**Material to process**
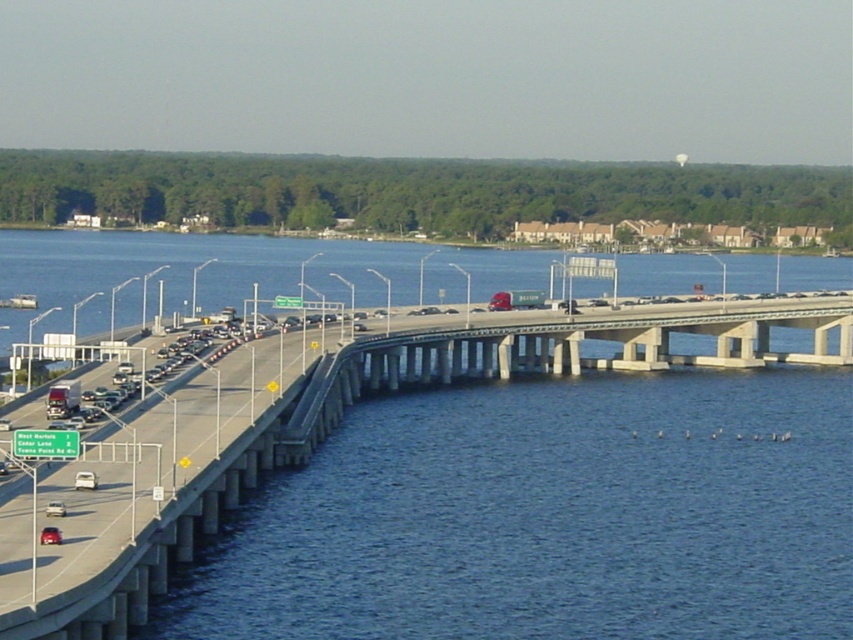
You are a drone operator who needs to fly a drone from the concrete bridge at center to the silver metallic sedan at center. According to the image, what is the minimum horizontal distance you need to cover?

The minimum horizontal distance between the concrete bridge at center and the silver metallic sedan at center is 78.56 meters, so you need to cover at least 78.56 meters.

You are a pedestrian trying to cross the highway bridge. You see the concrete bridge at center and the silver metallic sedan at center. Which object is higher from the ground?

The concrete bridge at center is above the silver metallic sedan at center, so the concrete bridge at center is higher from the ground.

* * *

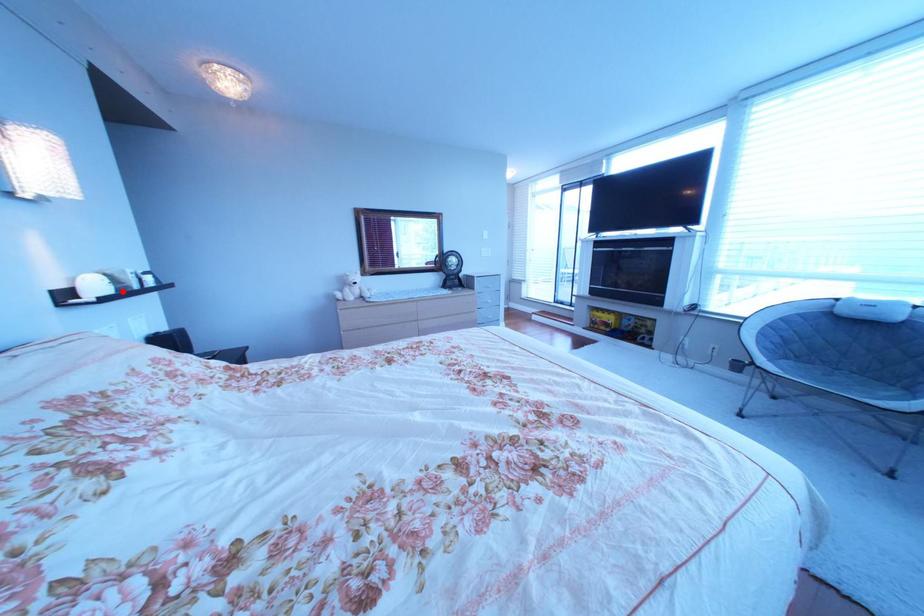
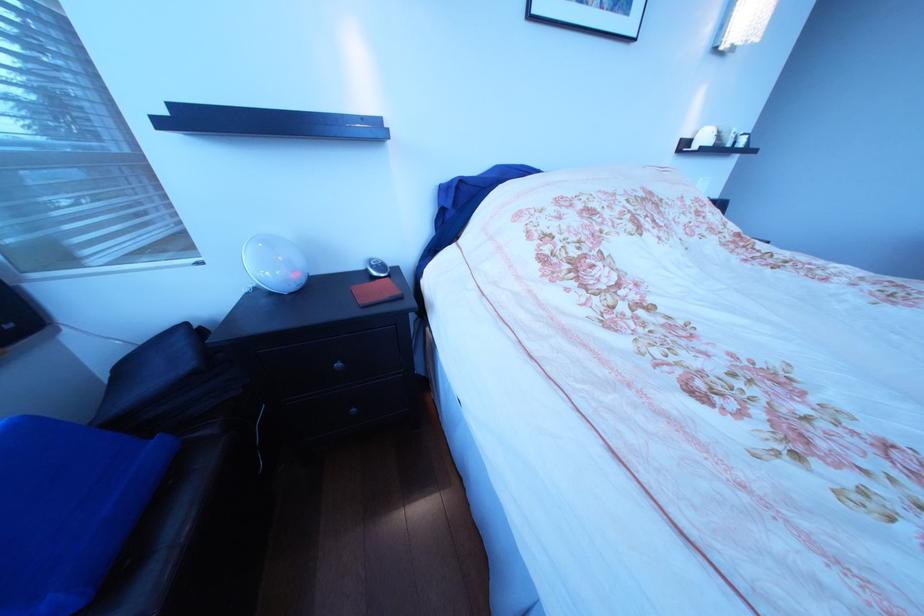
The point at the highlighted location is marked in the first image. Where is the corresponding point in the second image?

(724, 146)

**Task item**
Reproduce word for word the lines from the one containing "The minimum horizontal distance between" through the one containing "You are a pedestrian", including both of those lines.

**Exercise answer**
The minimum horizontal distance between the concrete bridge at center and the silver metallic sedan at center is 78.56 meters, so you need to cover at least 78.56 meters.

You are a pedestrian trying to cross the highway bridge. You see the concrete bridge at center and the silver metallic sedan at center. Which object is higher from the ground?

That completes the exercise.